→ **BRIEF**: Every line below from the one with "C4: 100nF (+9V, GND) -> 100nF (GND, n4)" through the one with "C108: 680uF (+3V3, VBAT) -> 680uF (+3V3, GND)" is to be repeated exactly, with no picture among them.

Start of RECORDS

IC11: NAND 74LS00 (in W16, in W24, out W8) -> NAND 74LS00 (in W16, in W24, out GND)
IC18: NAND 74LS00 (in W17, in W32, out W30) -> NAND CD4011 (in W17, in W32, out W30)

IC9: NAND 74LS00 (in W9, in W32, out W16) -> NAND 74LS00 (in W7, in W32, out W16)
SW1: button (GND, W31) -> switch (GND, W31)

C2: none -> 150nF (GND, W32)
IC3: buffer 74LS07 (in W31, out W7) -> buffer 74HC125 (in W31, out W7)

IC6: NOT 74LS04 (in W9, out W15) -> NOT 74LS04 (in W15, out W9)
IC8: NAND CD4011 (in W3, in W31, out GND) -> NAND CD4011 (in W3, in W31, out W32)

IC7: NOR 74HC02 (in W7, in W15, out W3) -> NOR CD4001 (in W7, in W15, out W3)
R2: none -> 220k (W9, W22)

End of RECORDS
Start of RECORDS

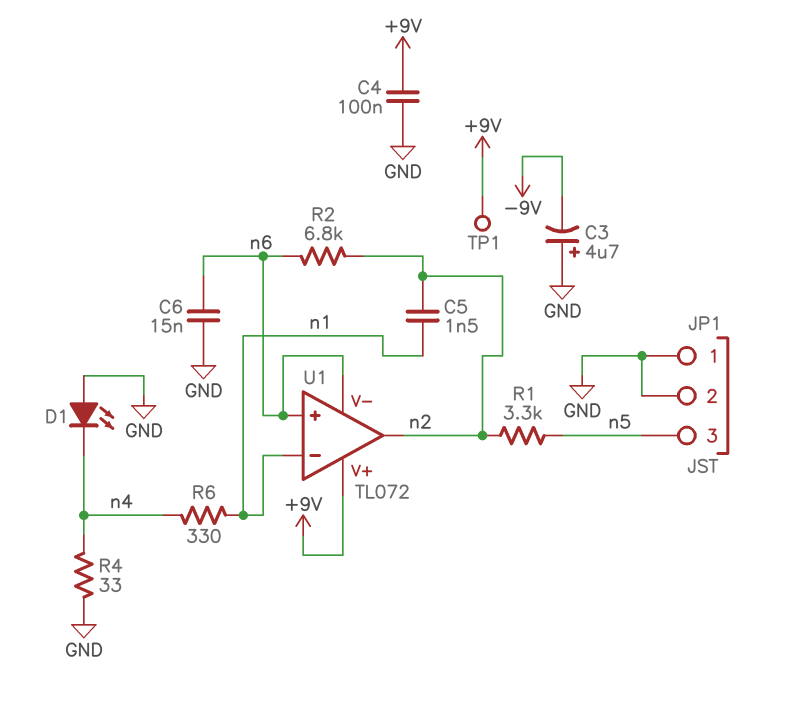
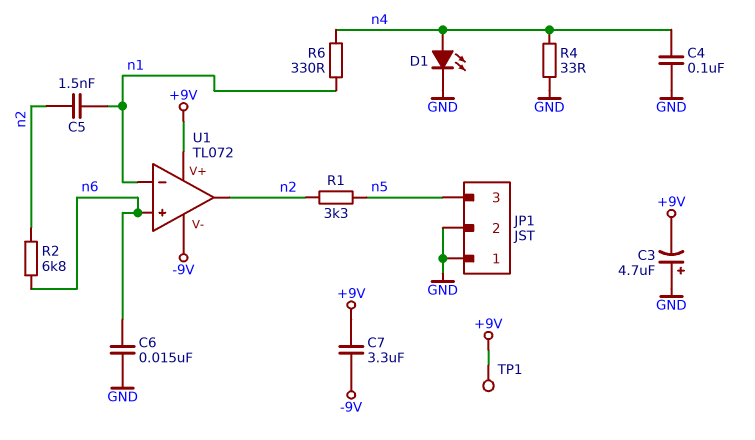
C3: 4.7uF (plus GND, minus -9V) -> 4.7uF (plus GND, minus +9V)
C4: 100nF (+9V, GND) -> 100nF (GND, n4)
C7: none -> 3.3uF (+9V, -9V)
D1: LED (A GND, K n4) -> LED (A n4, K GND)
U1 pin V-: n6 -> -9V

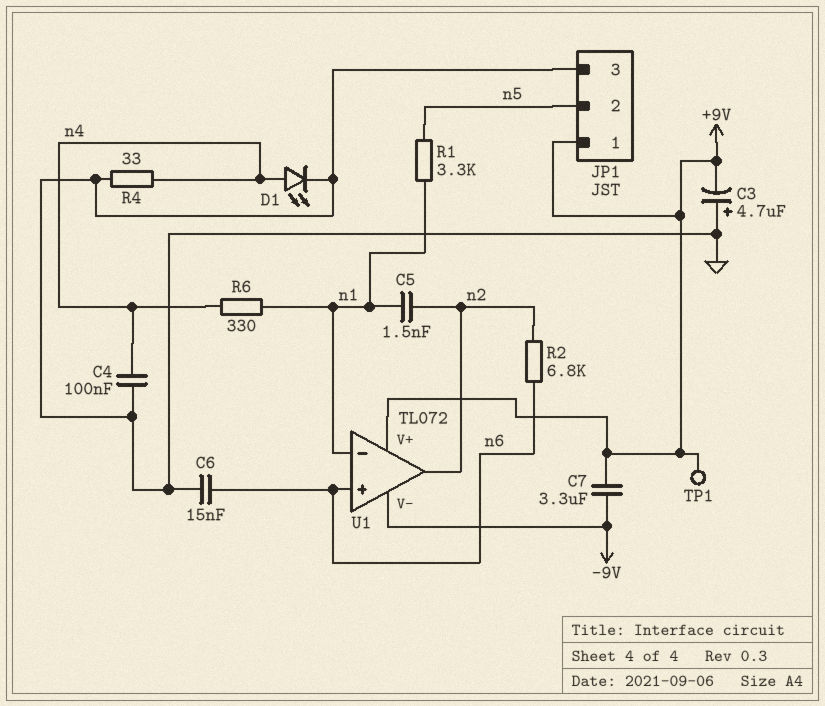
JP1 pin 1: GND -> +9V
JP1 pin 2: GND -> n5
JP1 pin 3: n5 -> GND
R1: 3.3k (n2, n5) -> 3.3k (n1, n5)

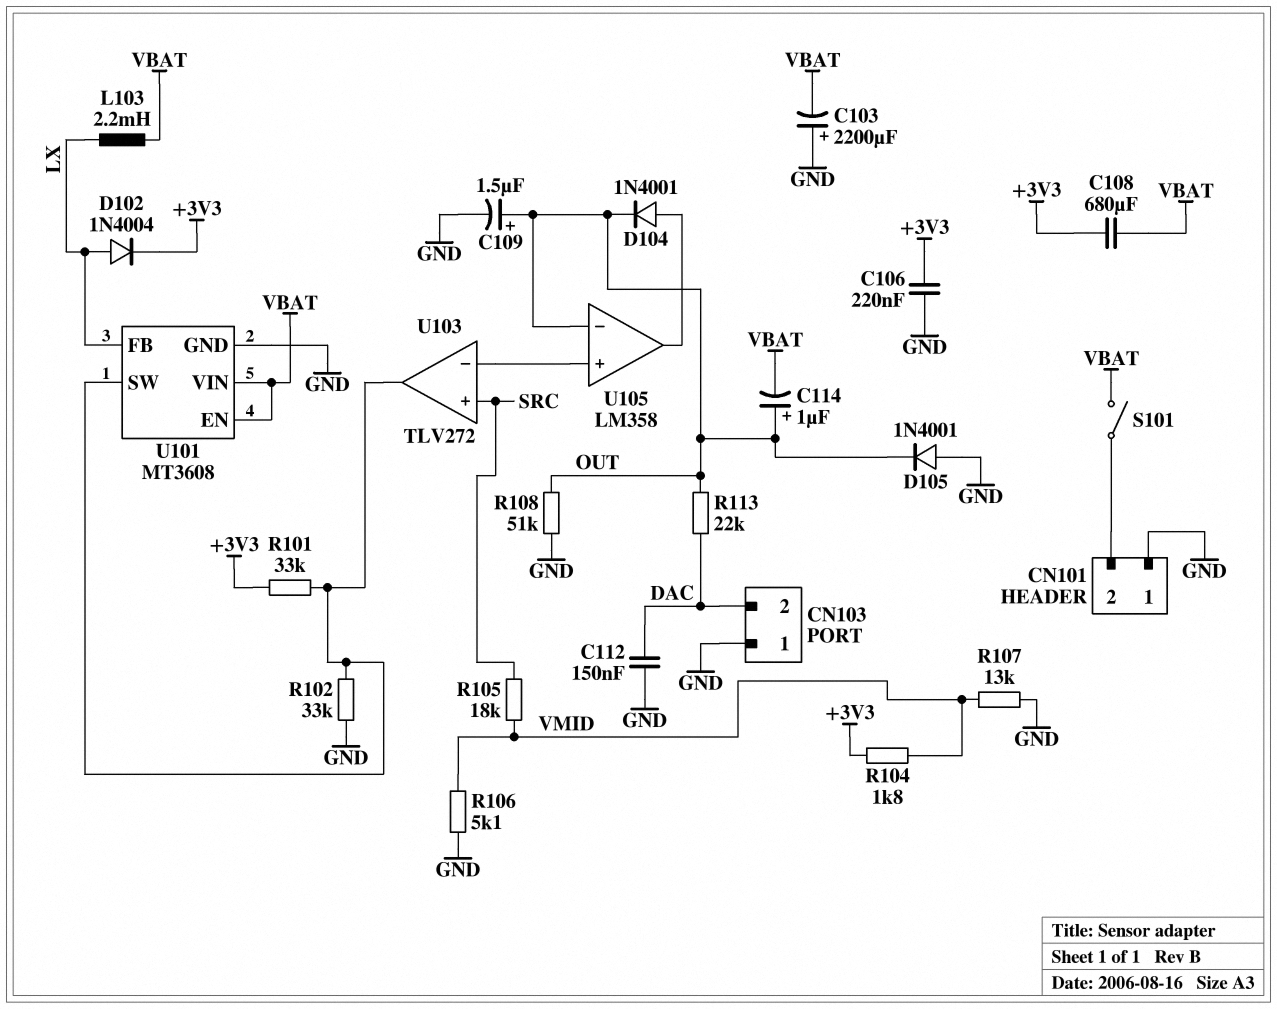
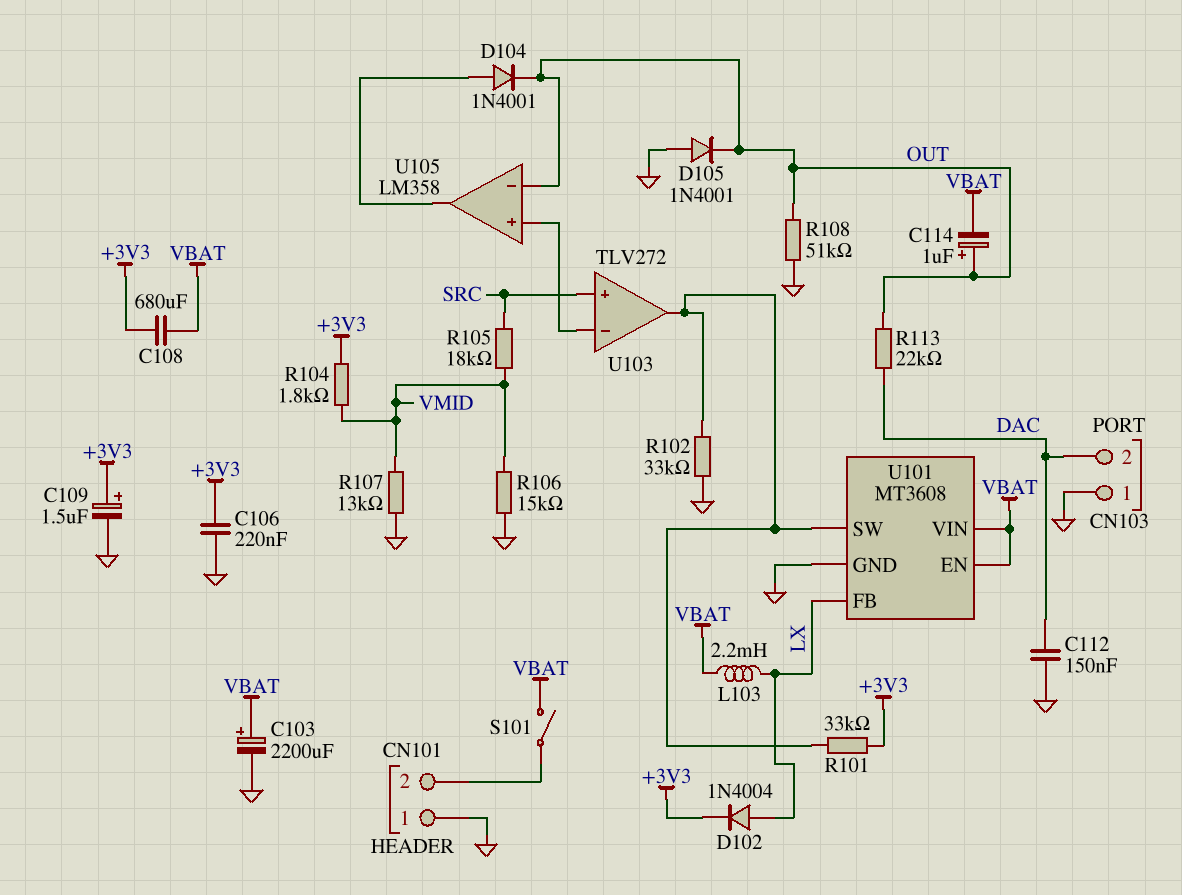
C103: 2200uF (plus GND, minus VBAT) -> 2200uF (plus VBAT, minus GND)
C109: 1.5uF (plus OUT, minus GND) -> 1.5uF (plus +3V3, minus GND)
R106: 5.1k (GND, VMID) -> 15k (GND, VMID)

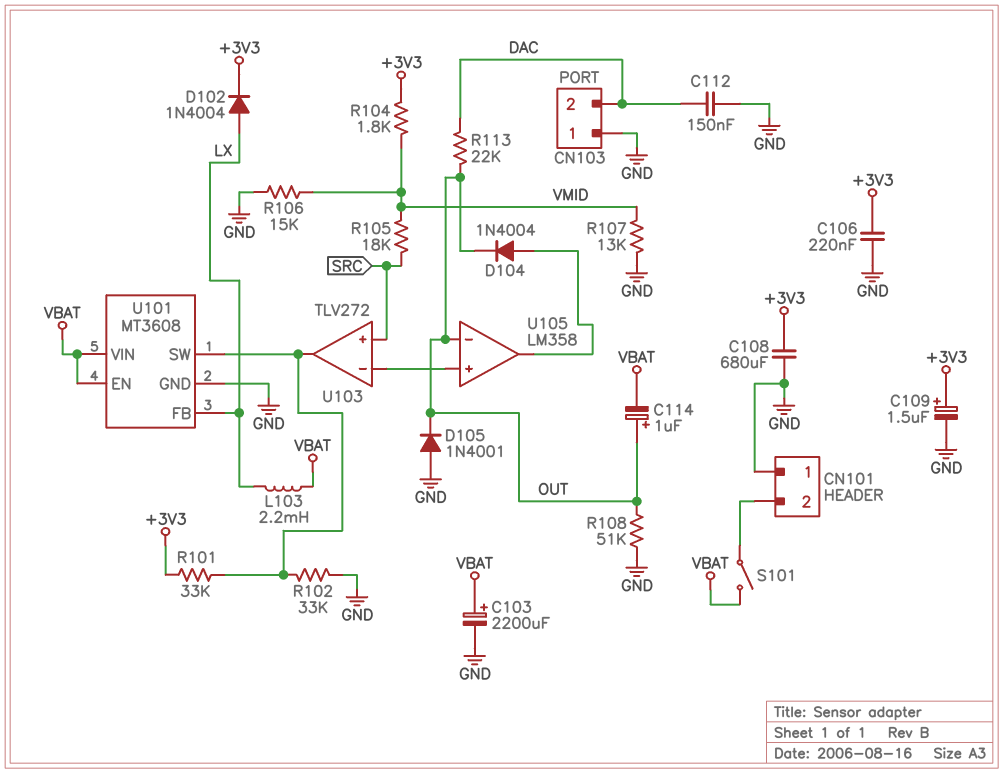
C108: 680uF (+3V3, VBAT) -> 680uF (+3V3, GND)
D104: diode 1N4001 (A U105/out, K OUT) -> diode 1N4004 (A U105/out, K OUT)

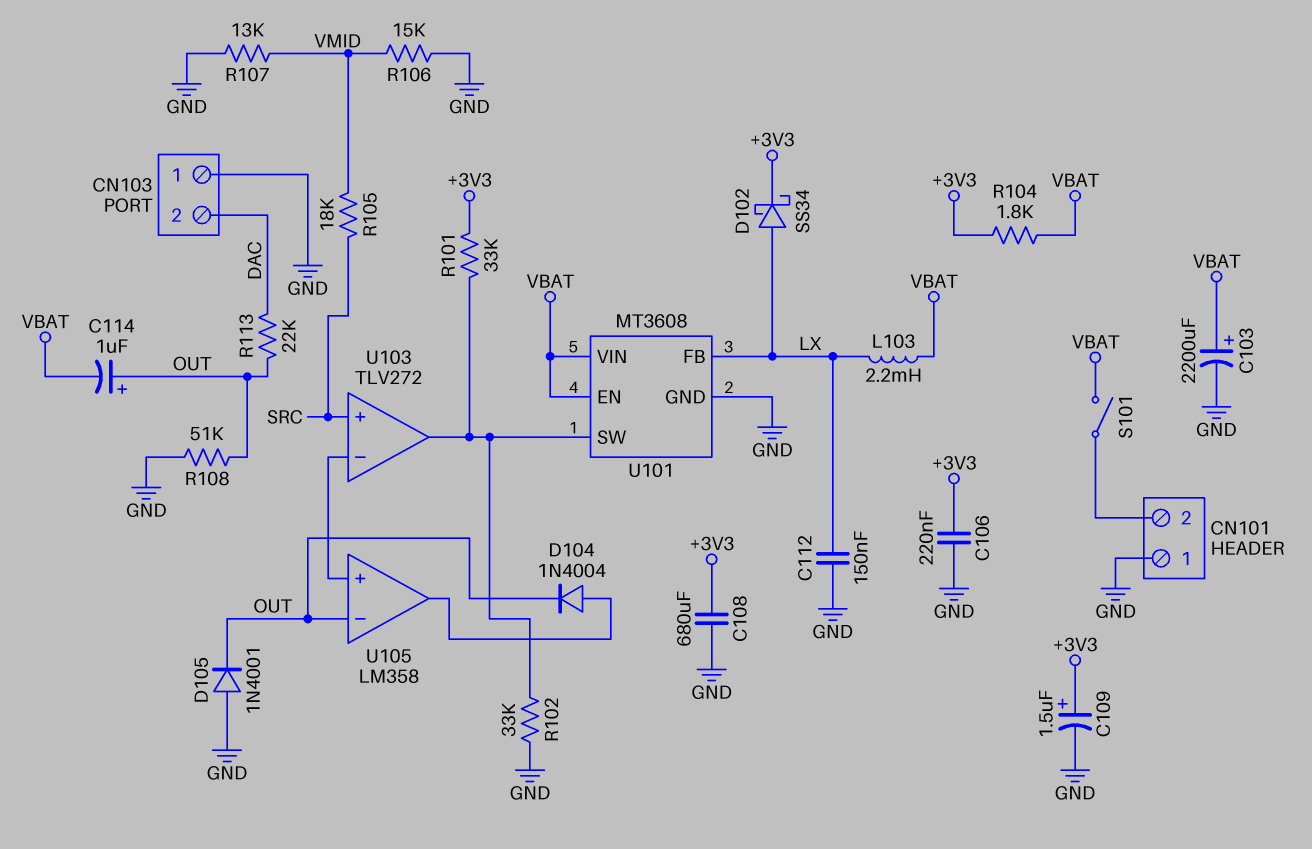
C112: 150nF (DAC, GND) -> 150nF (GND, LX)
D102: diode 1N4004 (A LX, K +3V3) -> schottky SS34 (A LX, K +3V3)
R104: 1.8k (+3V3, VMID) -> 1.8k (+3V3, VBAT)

End of RECORDS

→ **ANSWER TO THE PROBLEM**:
C4: 100nF (+9V, GND) -> 100nF (GND, n4)
C7: none -> 3.3uF (+9V, -9V)
D1: LED (A GND, K n4) -> LED (A n4, K GND)
U1 pin V-: n6 -> -9V

JP1 pin 1: GND -> +9V
JP1 pin 2: GND -> n5
JP1 pin 3: n5 -> GND
R1: 3.3k (n2, n5) -> 3.3k (n1, n5)

C103: 2200uF (plus GND, minus VBAT) -> 2200uF (plus VBAT, minus GND)
C109: 1.5uF (plus OUT, minus GND) -> 1.5uF (plus +3V3, minus GND)
R106: 5.1k (GND, VMID) -> 15k (GND, VMID)

C108: 680uF (+3V3, VBAT) -> 680uF (+3V3, GND)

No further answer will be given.